> GOAL OF THE EXERCISE: Nothing but the pictures may be dropped; the rest of the listing is to be written out exactly.

> EXERCISE DATA:
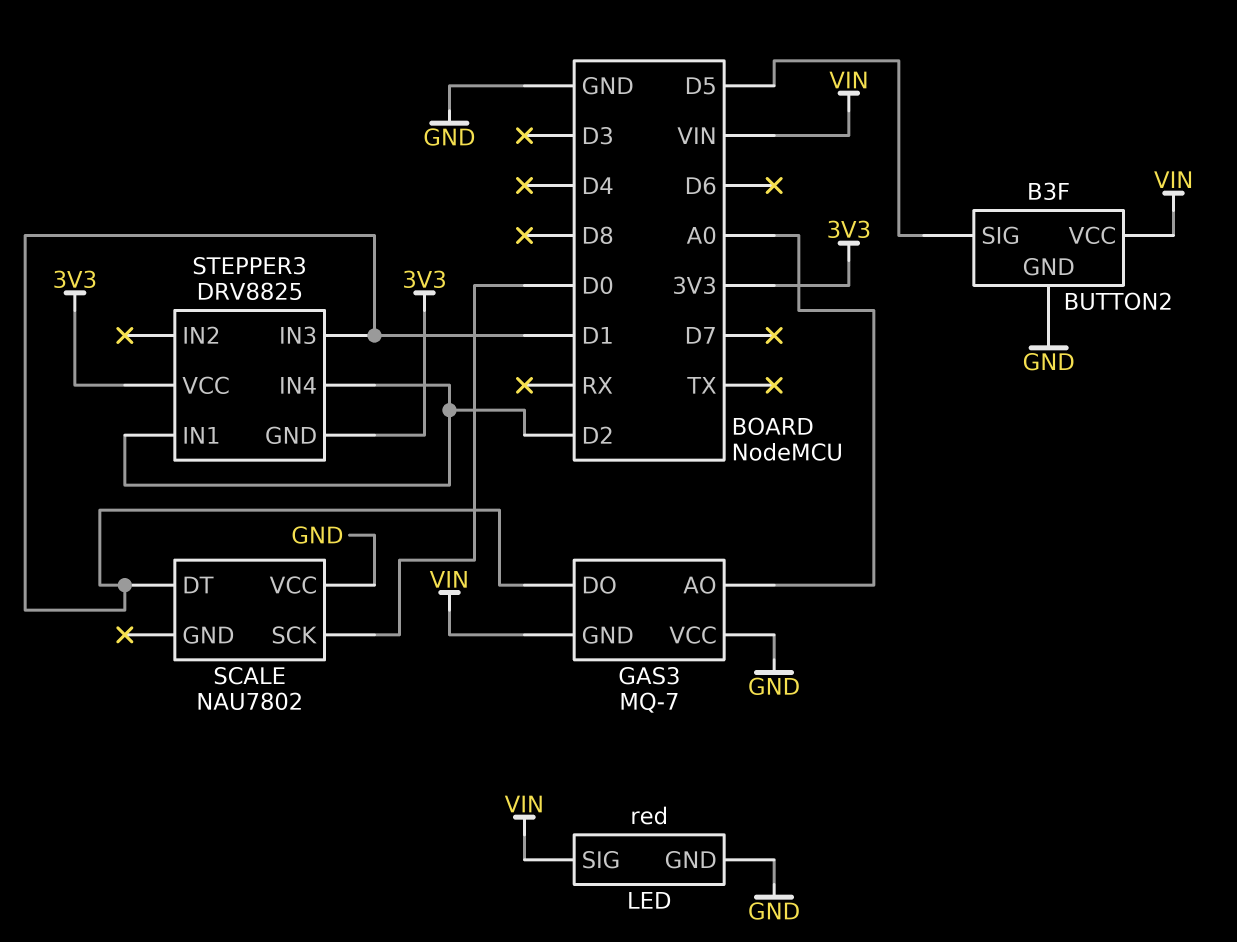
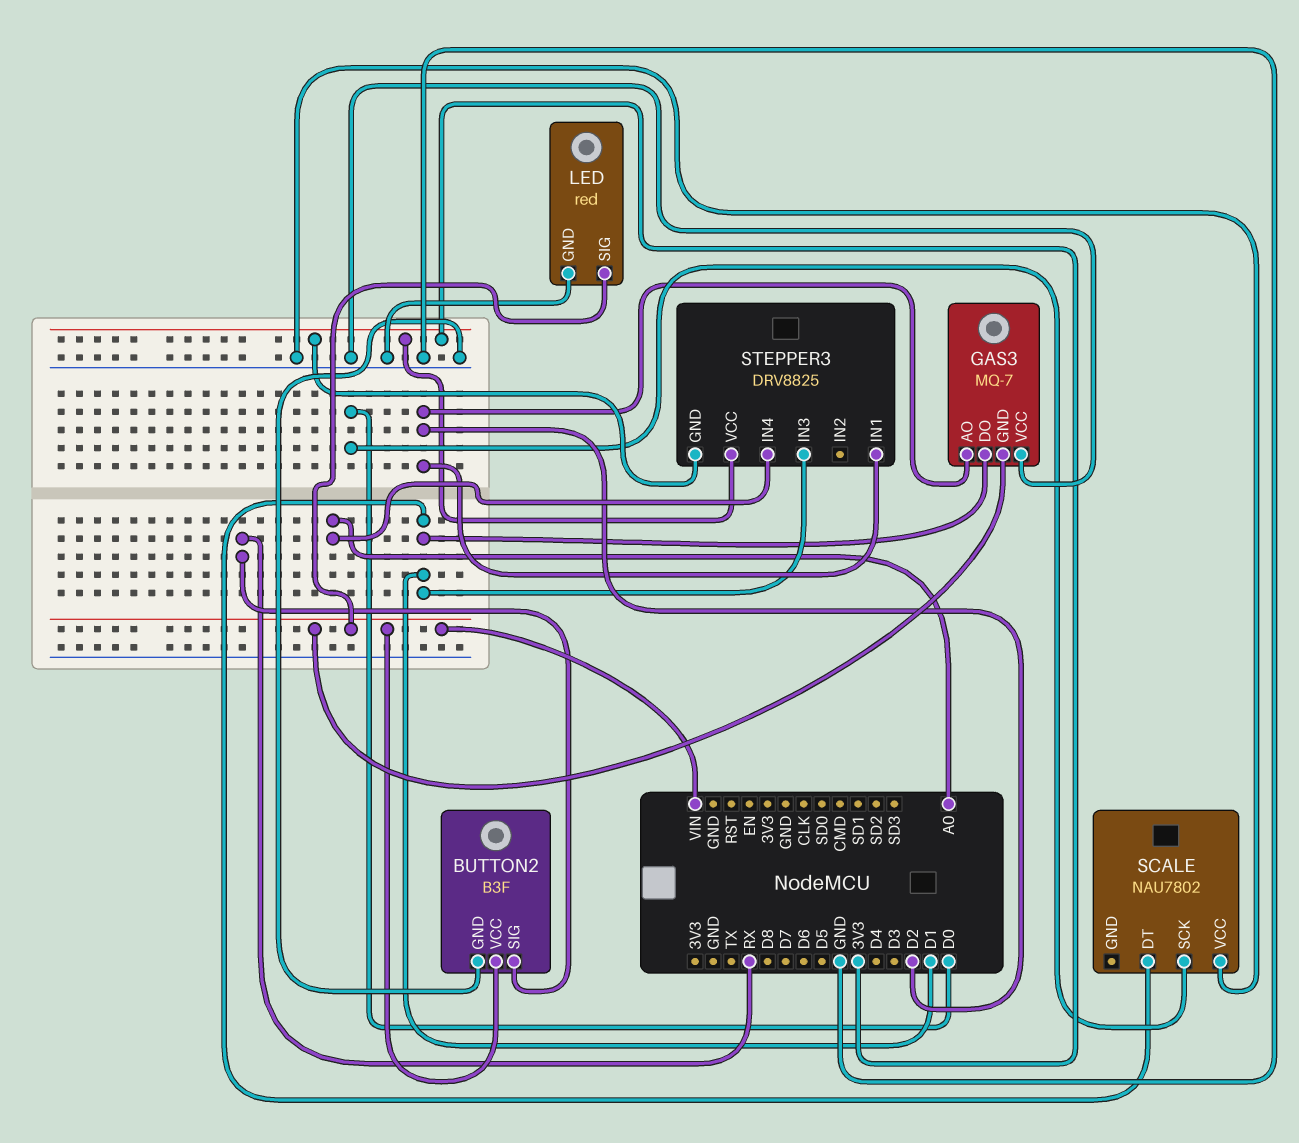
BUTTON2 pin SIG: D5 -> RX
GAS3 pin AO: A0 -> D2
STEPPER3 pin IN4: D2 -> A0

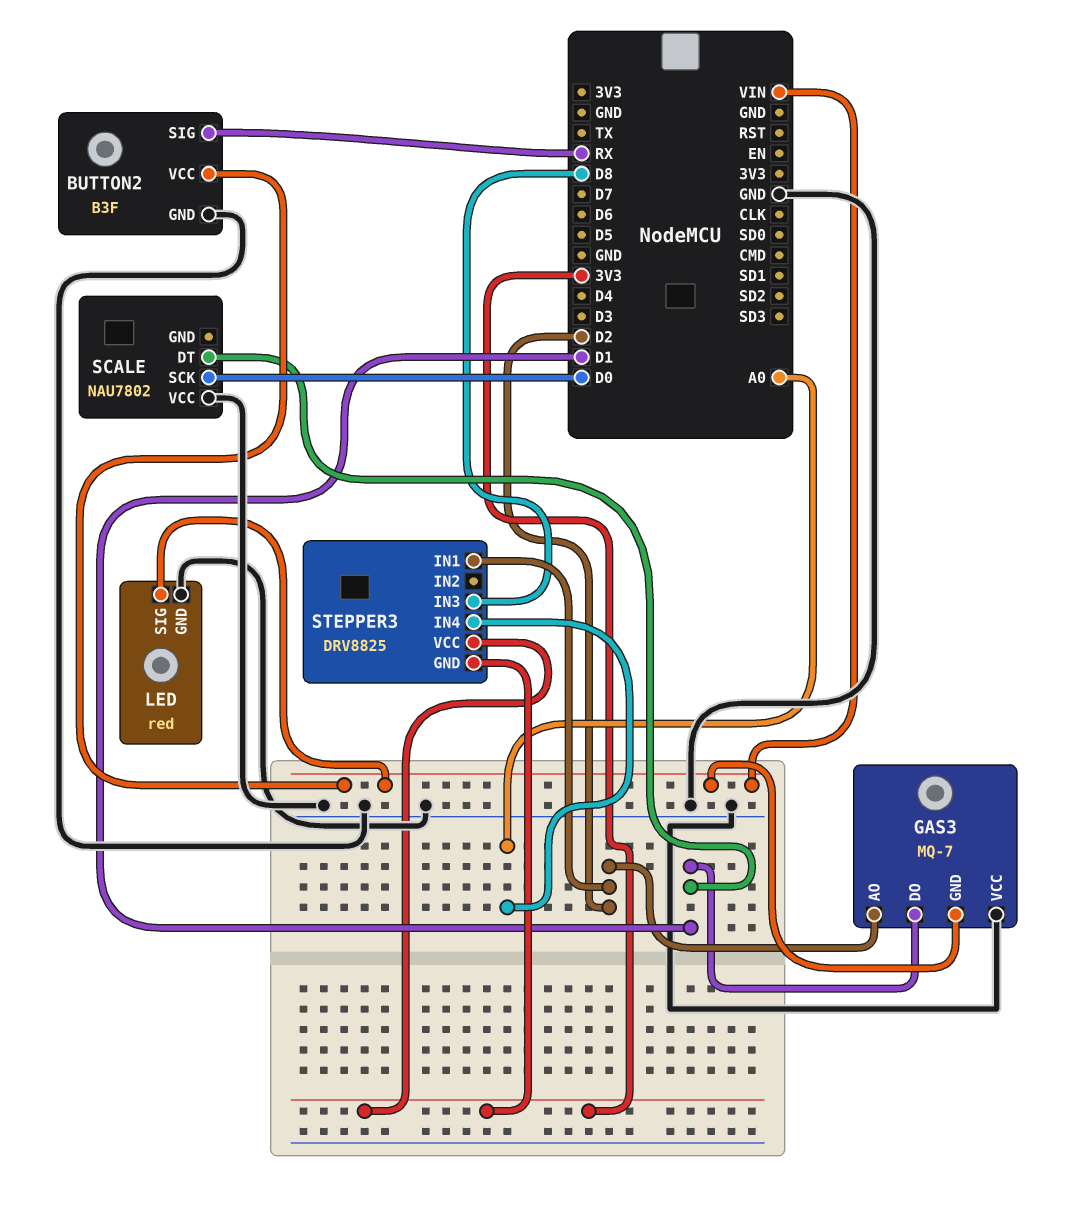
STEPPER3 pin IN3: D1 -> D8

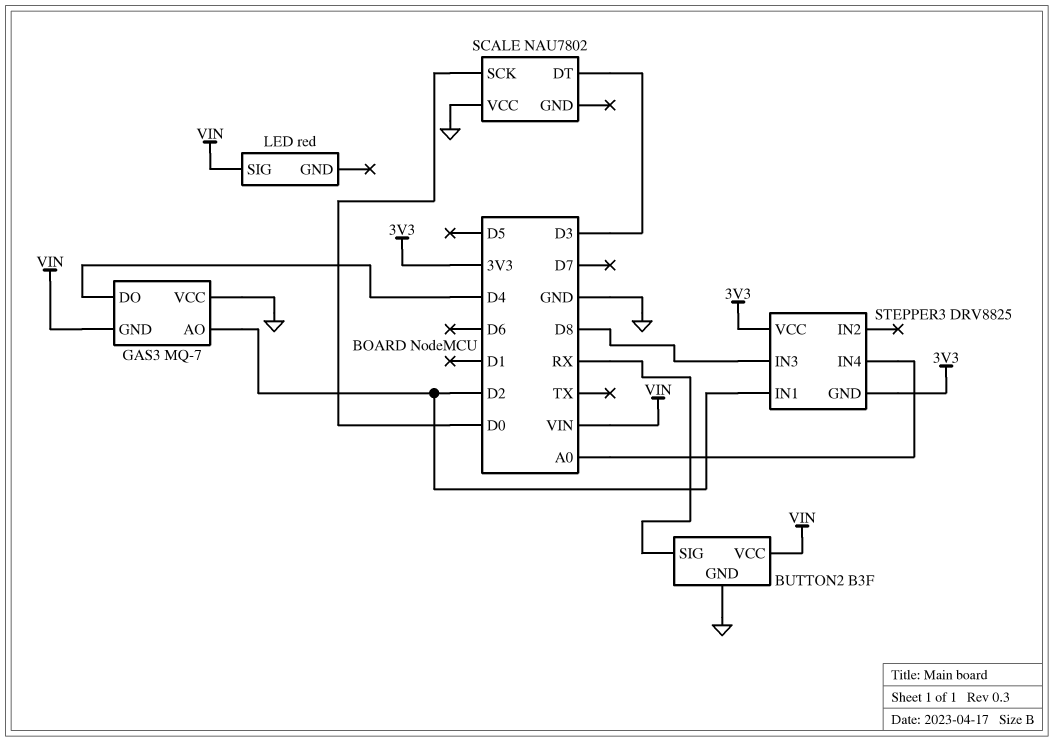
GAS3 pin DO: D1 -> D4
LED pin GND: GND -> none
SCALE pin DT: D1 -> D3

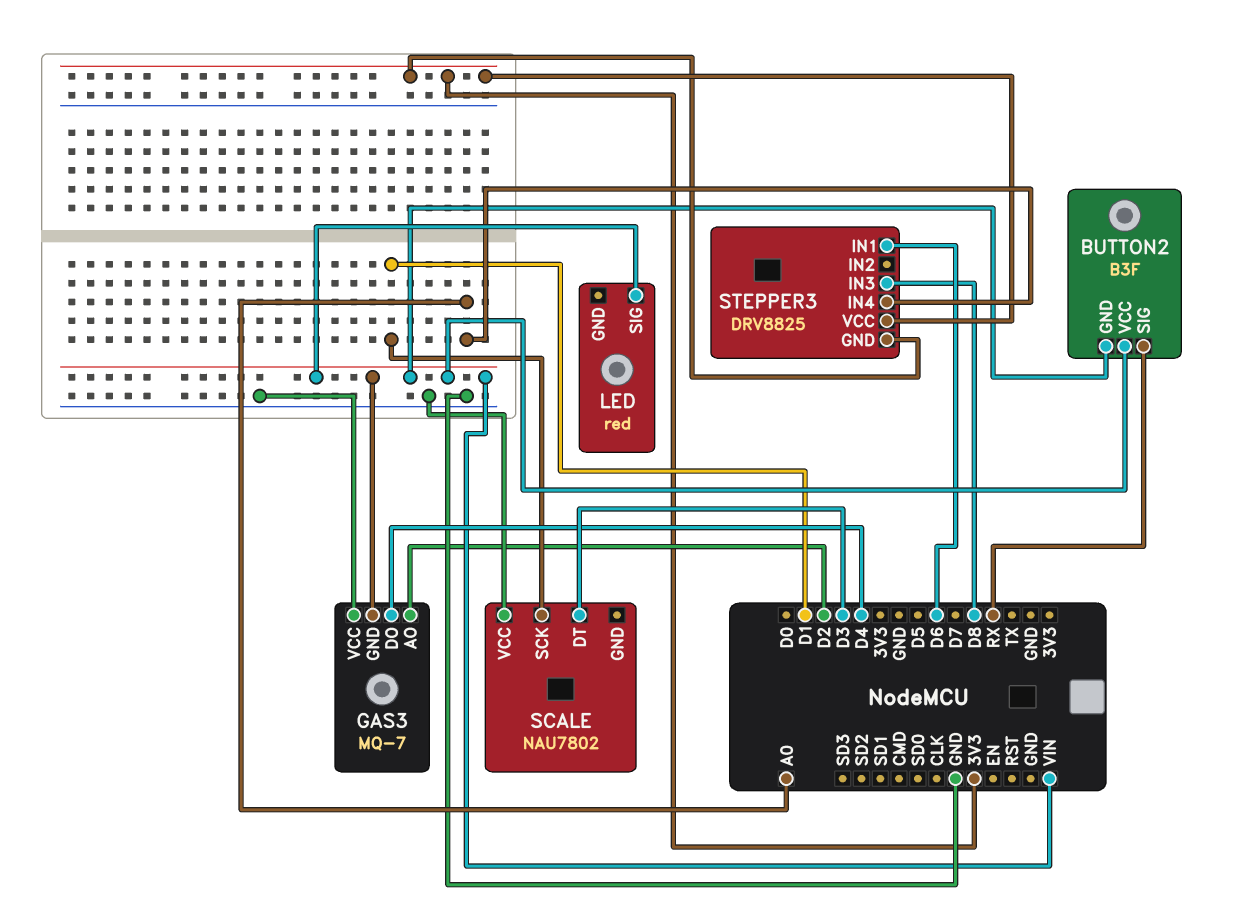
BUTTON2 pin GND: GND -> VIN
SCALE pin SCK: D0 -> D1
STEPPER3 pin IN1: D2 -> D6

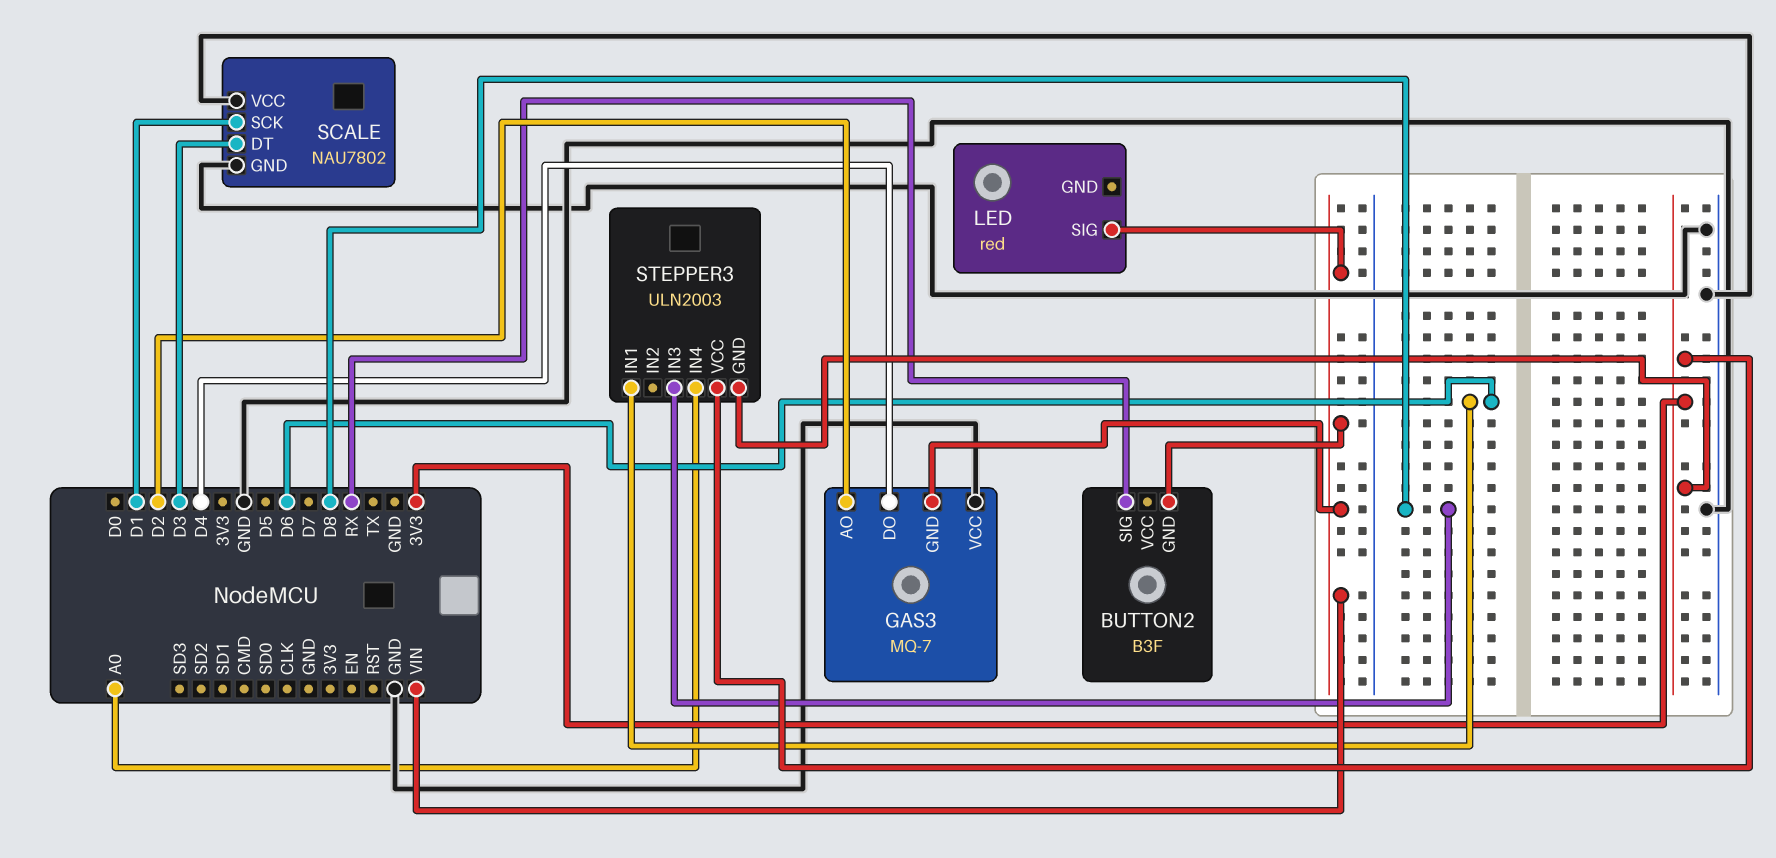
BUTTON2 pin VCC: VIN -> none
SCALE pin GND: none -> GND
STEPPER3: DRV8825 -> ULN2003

> ANSWER SECTION:
BUTTON2 pin SIG: D5 -> RX
GAS3 pin AO: A0 -> D2
STEPPER3 pin IN4: D2 -> A0

STEPPER3 pin IN3: D1 -> D8

GAS3 pin DO: D1 -> D4
LED pin GND: GND -> none
SCALE pin DT: D1 -> D3

BUTTON2 pin GND: GND -> VIN
SCALE pin SCK: D0 -> D1
STEPPER3 pin IN1: D2 -> D6

BUTTON2 pin VCC: VIN -> none
SCALE pin GND: none -> GND
STEPPER3: DRV8825 -> ULN2003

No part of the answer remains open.